***** MATERIAL FOR THIS TASK

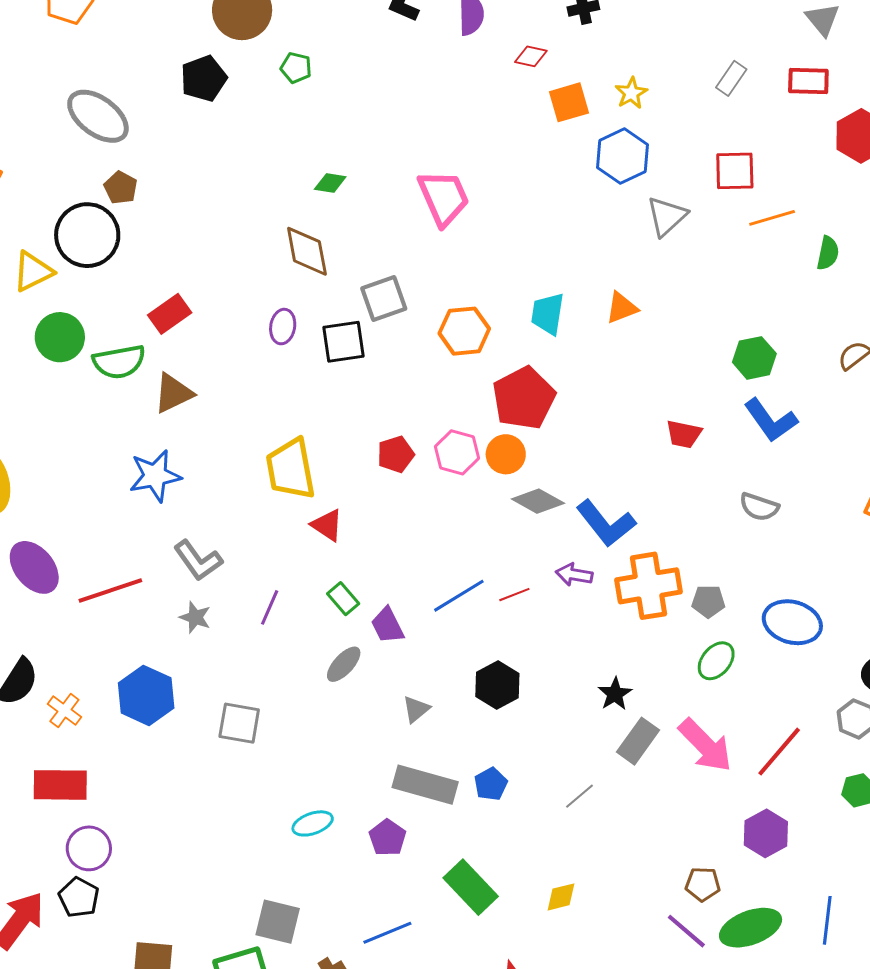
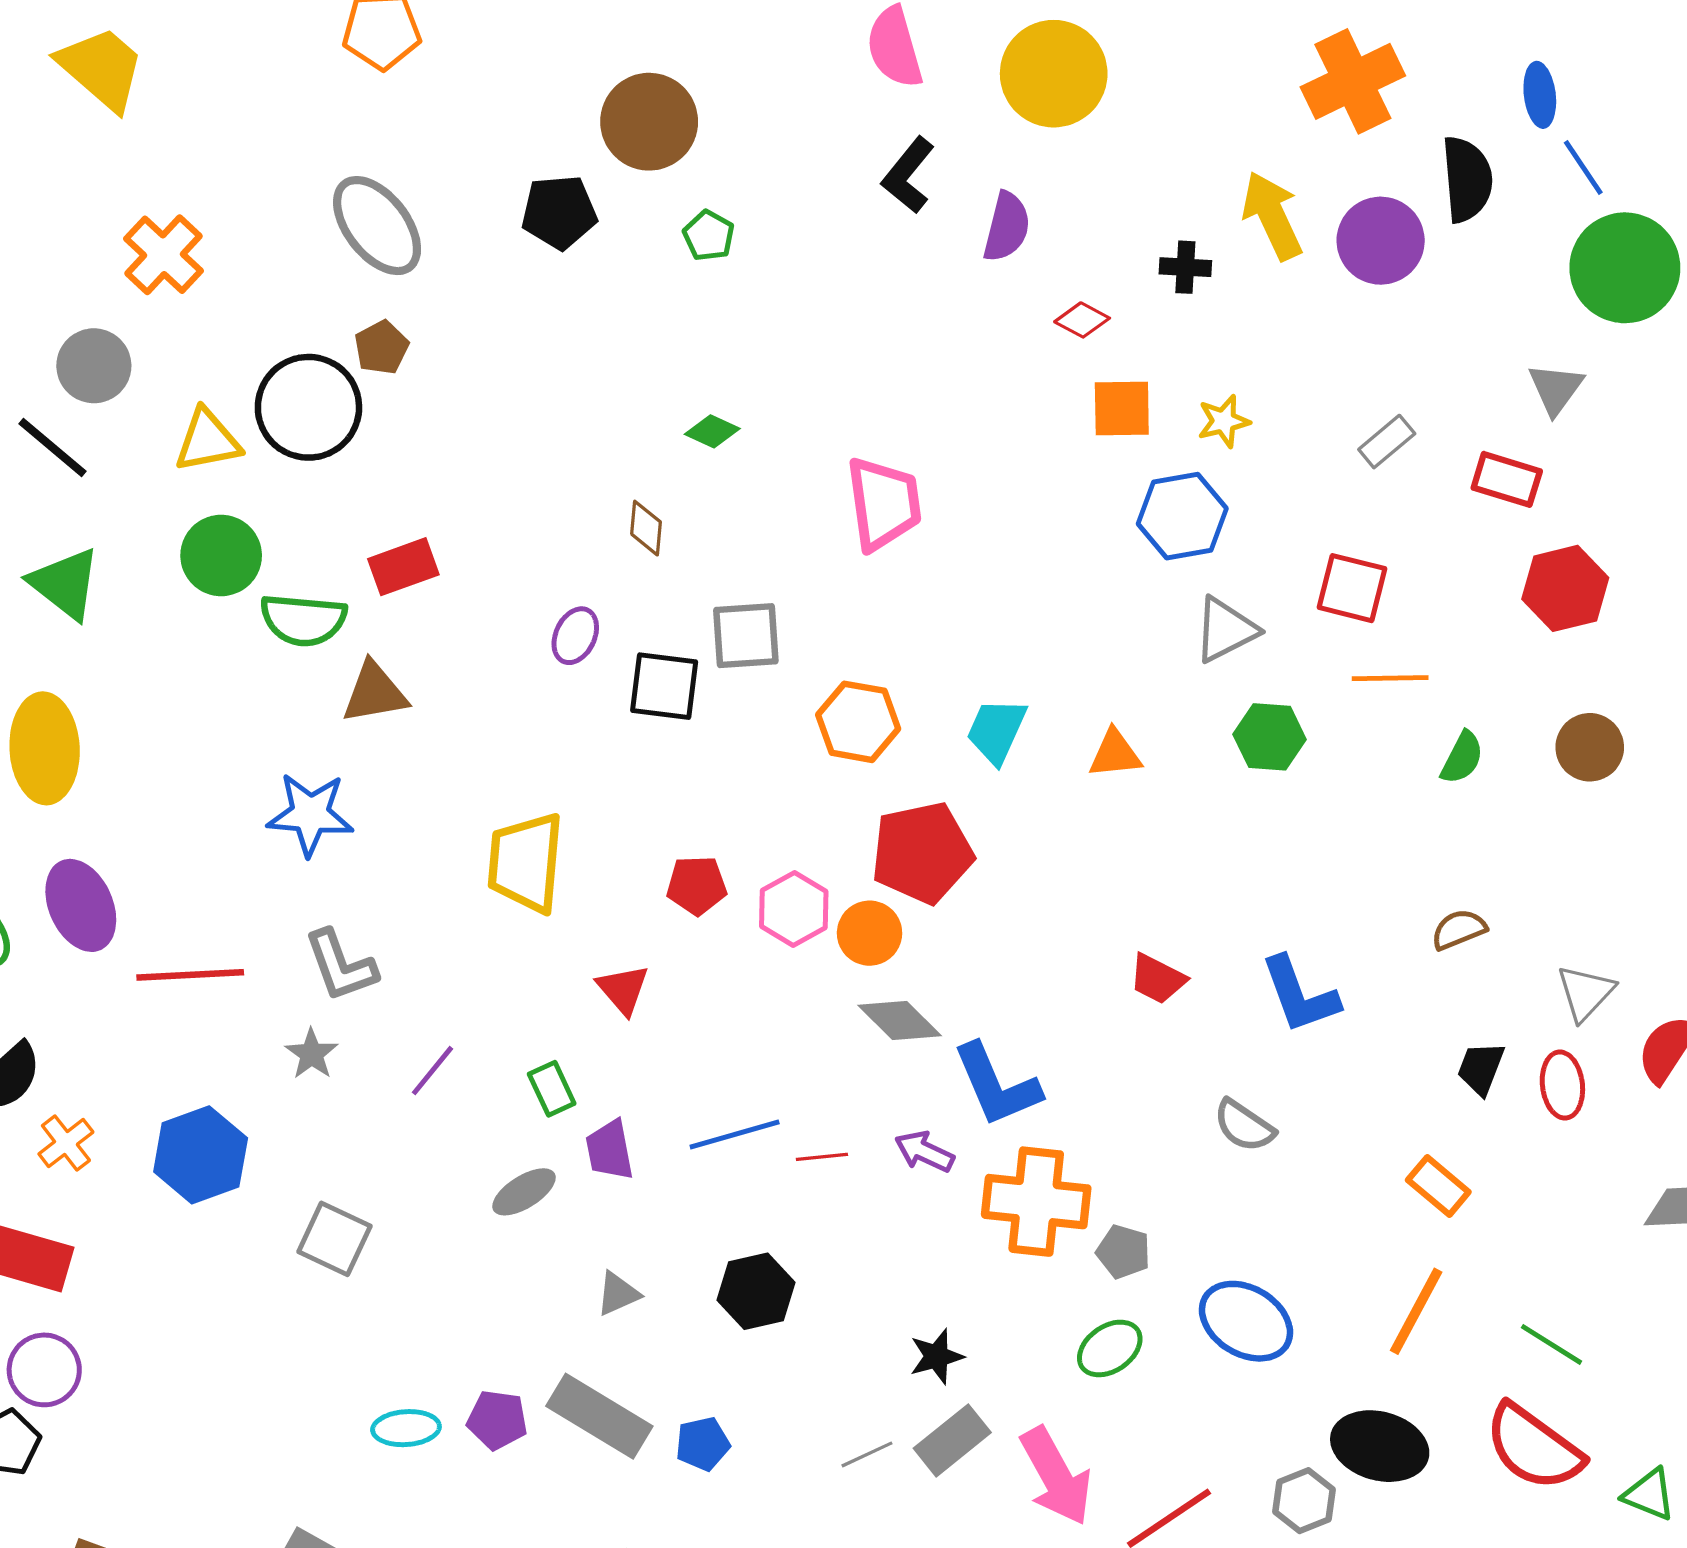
brown diamond: (307, 251) -> (646, 528), size x0.6
green hexagon: (754, 358) -> (1270, 737), moved
red triangle: (327, 525) -> (623, 989), moved
gray line: (579, 796) -> (867, 1454), moved
purple pentagon: (387, 838) -> (497, 1420), moved, turned 30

**********

Your response must consist of the material above, reproduced word for word, with the images omitted.

brown diamond: (307, 251) -> (646, 528), size x0.6
green hexagon: (754, 358) -> (1270, 737), moved
red triangle: (327, 525) -> (623, 989), moved
gray line: (579, 796) -> (867, 1454), moved
purple pentagon: (387, 838) -> (497, 1420), moved, turned 30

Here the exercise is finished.